TO DO: Beginning at the line that contains "camera: 130 degrees left, 5 degrees down" and finishing at the line that contains "(536, 274) = (697, 223): none -> grey capsule", output the data below exactly. Include both end lines and no pictures.

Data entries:
<<<<

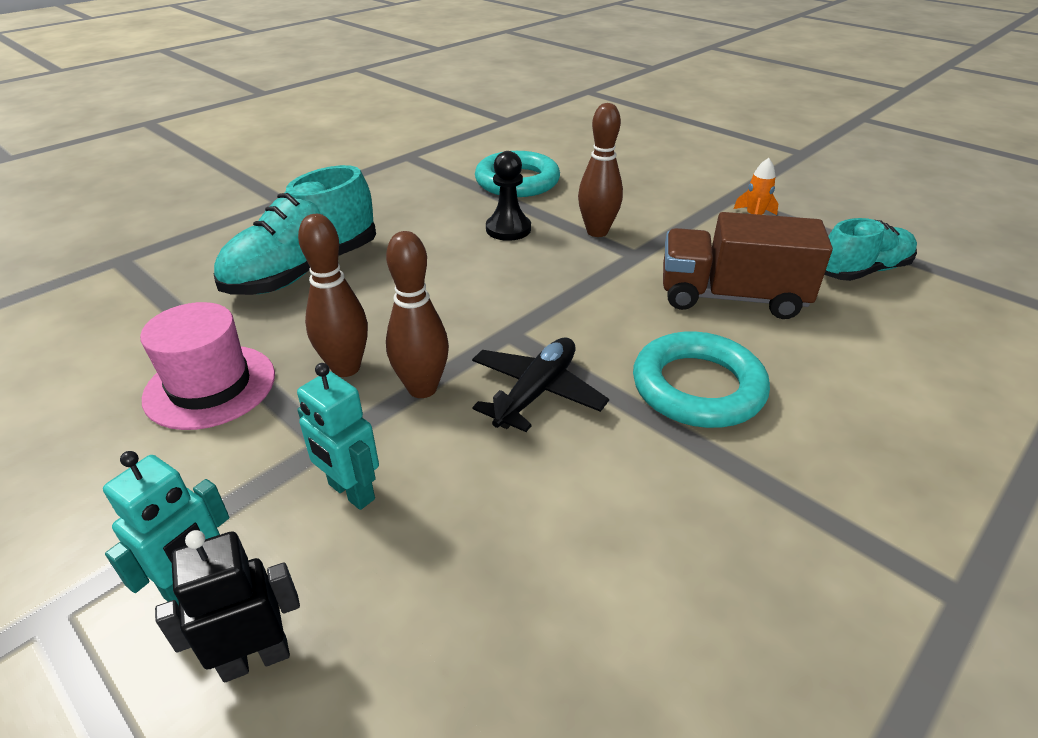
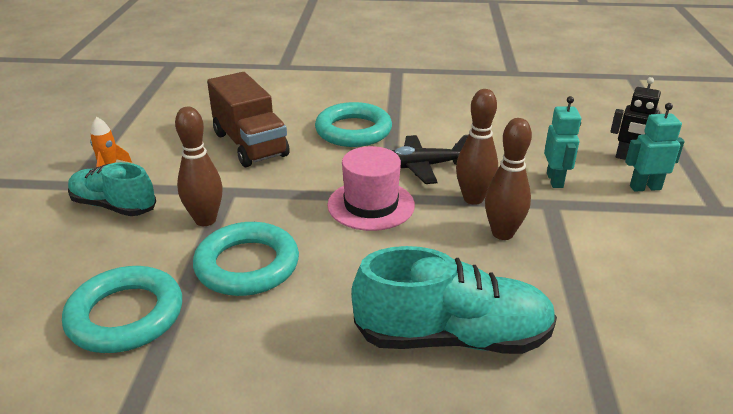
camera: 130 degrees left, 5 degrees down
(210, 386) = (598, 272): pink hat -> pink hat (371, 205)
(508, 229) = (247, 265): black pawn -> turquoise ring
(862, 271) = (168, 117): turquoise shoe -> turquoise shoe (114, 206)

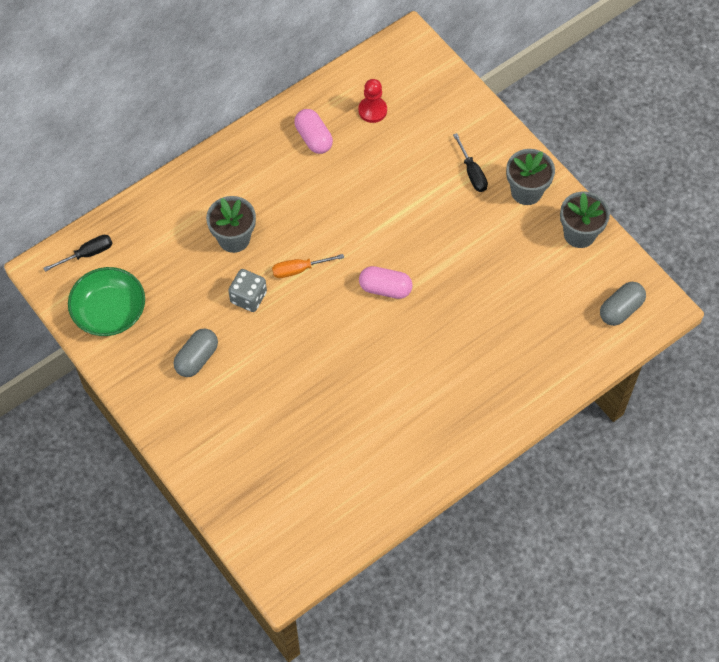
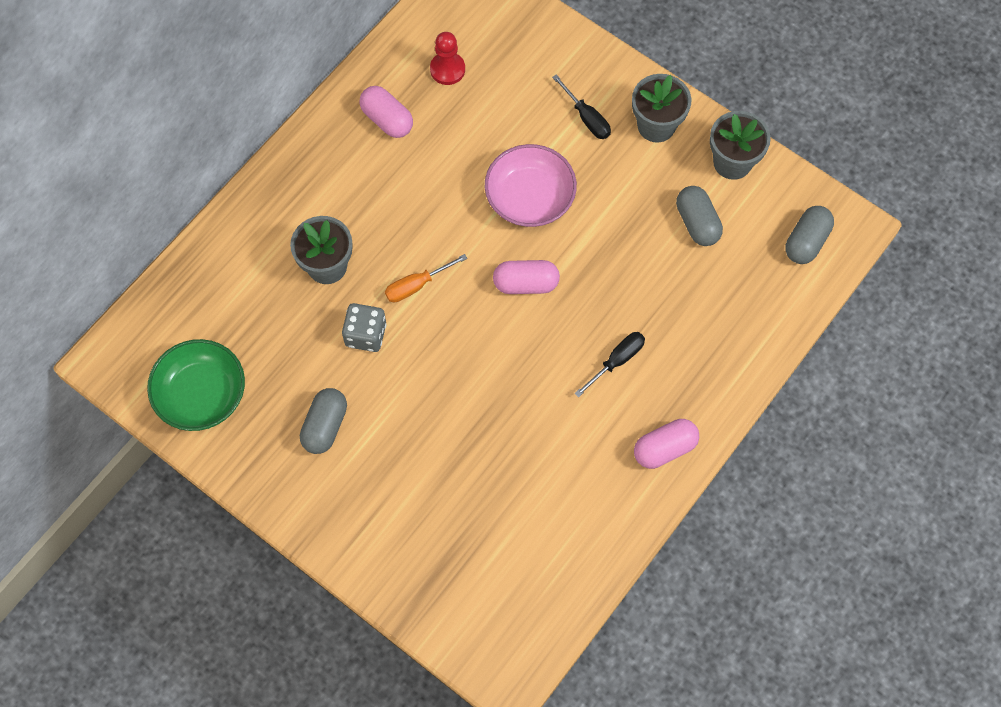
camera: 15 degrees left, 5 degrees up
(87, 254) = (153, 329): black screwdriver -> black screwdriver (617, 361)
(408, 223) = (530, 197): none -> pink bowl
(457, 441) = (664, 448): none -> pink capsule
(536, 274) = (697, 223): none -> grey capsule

>>>>
<<<<

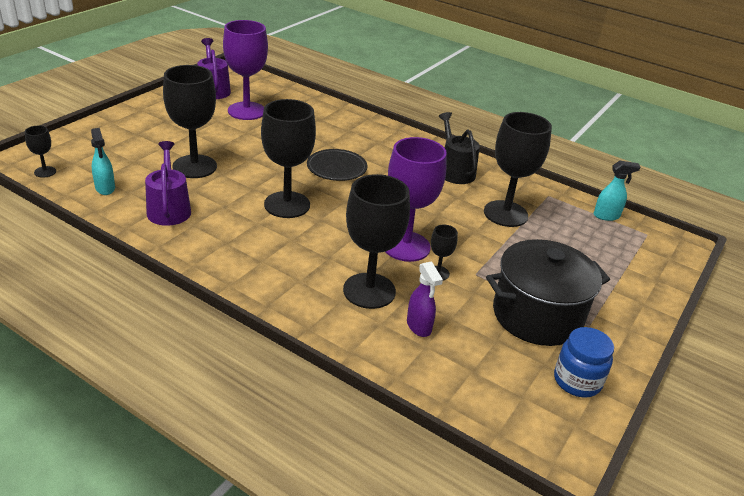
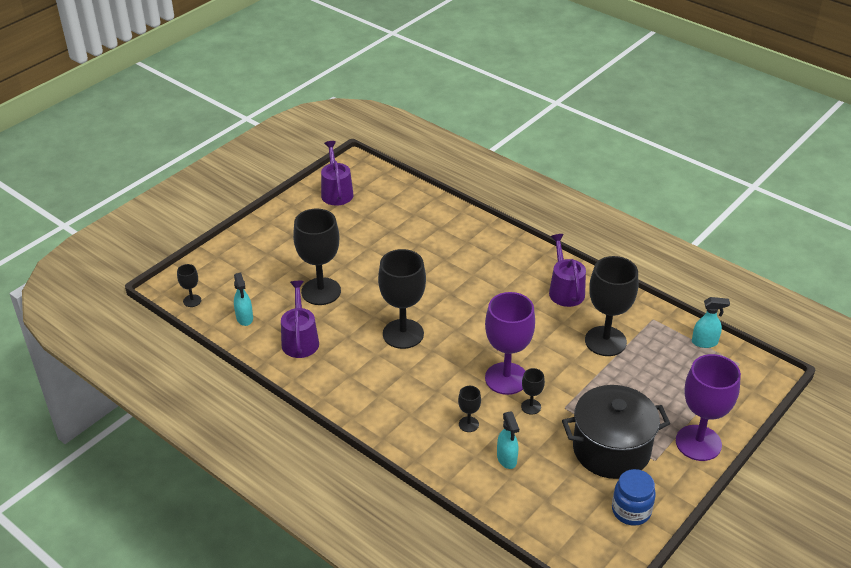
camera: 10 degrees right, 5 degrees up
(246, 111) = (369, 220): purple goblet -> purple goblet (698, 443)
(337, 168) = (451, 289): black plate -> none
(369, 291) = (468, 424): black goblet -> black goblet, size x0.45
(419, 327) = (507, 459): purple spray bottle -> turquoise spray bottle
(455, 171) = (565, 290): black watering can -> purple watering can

>>>>

THE ANSWER:
camera: 130 degrees left, 5 degrees down
(210, 386) = (598, 272): pink hat -> pink hat (371, 205)
(508, 229) = (247, 265): black pawn -> turquoise ring
(862, 271) = (168, 117): turquoise shoe -> turquoise shoe (114, 206)

camera: 15 degrees left, 5 degrees up
(87, 254) = (153, 329): black screwdriver -> black screwdriver (617, 361)
(408, 223) = (530, 197): none -> pink bowl
(457, 441) = (664, 448): none -> pink capsule
(536, 274) = (697, 223): none -> grey capsule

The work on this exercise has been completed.